• [DIRECTIONS]:
Among the entries that follow, the required portion opens with the line containing "C1: 6.8nF (DGND, SIG6) -> 330pF (DGND, SIG6)" and closes with the line containing "L2: 680uH (N20, N21) -> 3.3mH (N20, N21)". Give that portion again exactly, and nothing else.

Segment Start: SOURCE DATA

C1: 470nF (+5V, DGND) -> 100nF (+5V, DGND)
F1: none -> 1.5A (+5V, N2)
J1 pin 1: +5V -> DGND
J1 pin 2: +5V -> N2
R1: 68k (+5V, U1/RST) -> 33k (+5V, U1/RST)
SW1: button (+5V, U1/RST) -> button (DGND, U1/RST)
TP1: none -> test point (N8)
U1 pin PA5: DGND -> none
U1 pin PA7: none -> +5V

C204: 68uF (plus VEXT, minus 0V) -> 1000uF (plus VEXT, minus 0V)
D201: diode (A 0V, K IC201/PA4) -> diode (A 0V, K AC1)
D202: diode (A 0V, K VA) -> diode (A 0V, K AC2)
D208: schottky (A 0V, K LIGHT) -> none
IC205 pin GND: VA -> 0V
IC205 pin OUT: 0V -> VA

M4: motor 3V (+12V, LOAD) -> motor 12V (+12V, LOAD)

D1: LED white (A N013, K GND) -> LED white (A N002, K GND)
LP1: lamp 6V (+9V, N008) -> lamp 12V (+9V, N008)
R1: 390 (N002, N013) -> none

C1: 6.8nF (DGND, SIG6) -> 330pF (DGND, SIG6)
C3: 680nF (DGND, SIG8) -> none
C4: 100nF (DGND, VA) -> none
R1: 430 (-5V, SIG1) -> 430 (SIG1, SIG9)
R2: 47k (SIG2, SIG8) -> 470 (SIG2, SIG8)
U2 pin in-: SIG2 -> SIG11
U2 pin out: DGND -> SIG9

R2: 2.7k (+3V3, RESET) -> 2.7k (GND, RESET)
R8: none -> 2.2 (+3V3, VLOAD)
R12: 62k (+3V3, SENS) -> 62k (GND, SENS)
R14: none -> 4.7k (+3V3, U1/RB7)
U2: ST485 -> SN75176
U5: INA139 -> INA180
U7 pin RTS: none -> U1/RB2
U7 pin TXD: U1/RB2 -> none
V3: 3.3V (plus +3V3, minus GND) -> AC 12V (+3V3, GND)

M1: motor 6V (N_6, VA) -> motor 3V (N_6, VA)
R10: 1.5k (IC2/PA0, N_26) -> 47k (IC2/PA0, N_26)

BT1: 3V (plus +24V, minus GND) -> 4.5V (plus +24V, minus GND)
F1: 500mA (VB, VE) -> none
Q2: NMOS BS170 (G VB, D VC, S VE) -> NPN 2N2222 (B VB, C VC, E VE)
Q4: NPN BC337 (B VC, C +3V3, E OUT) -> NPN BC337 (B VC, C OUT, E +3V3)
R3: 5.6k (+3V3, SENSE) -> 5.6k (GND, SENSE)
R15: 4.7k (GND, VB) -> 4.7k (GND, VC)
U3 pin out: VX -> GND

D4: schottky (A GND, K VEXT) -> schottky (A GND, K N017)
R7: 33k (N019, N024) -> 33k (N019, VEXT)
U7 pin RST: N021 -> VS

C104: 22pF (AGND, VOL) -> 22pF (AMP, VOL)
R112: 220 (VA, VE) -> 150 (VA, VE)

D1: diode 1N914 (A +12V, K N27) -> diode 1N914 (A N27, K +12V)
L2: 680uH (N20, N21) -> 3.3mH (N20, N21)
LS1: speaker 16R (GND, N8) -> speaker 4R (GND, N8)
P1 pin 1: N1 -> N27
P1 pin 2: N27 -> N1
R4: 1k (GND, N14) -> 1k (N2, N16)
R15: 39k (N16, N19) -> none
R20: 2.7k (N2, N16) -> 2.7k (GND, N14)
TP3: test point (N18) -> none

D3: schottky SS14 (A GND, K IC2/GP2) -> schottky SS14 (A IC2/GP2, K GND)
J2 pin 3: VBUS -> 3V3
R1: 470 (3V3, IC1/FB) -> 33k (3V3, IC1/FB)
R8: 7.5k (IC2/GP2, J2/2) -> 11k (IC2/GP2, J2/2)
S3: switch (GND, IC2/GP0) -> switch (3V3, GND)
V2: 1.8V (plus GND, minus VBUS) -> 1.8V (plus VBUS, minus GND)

Segment End: SOURCE DATA

• [OUTPUT OF THE TASK]:
C1: 6.8nF (DGND, SIG6) -> 330pF (DGND, SIG6)
C3: 680nF (DGND, SIG8) -> none
C4: 100nF (DGND, VA) -> none
R1: 430 (-5V, SIG1) -> 430 (SIG1, SIG9)
R2: 47k (SIG2, SIG8) -> 470 (SIG2, SIG8)
U2 pin in-: SIG2 -> SIG11
U2 pin out: DGND -> SIG9

R2: 2.7k (+3V3, RESET) -> 2.7k (GND, RESET)
R8: none -> 2.2 (+3V3, VLOAD)
R12: 62k (+3V3, SENS) -> 62k (GND, SENS)
R14: none -> 4.7k (+3V3, U1/RB7)
U2: ST485 -> SN75176
U5: INA139 -> INA180
U7 pin RTS: none -> U1/RB2
U7 pin TXD: U1/RB2 -> none
V3: 3.3V (plus +3V3, minus GND) -> AC 12V (+3V3, GND)

M1: motor 6V (N_6, VA) -> motor 3V (N_6, VA)
R10: 1.5k (IC2/PA0, N_26) -> 47k (IC2/PA0, N_26)

BT1: 3V (plus +24V, minus GND) -> 4.5V (plus +24V, minus GND)
F1: 500mA (VB, VE) -> none
Q2: NMOS BS170 (G VB, D VC, S VE) -> NPN 2N2222 (B VB, C VC, E VE)
Q4: NPN BC337 (B VC, C +3V3, E OUT) -> NPN BC337 (B VC, C OUT, E +3V3)
R3: 5.6k (+3V3, SENSE) -> 5.6k (GND, SENSE)
R15: 4.7k (GND, VB) -> 4.7k (GND, VC)
U3 pin out: VX -> GND

D4: schottky (A GND, K VEXT) -> schottky (A GND, K N017)
R7: 33k (N019, N024) -> 33k (N019, VEXT)
U7 pin RST: N021 -> VS

C104: 22pF (AGND, VOL) -> 22pF (AMP, VOL)
R112: 220 (VA, VE) -> 150 (VA, VE)

D1: diode 1N914 (A +12V, K N27) -> diode 1N914 (A N27, K +12V)
L2: 680uH (N20, N21) -> 3.3mH (N20, N21)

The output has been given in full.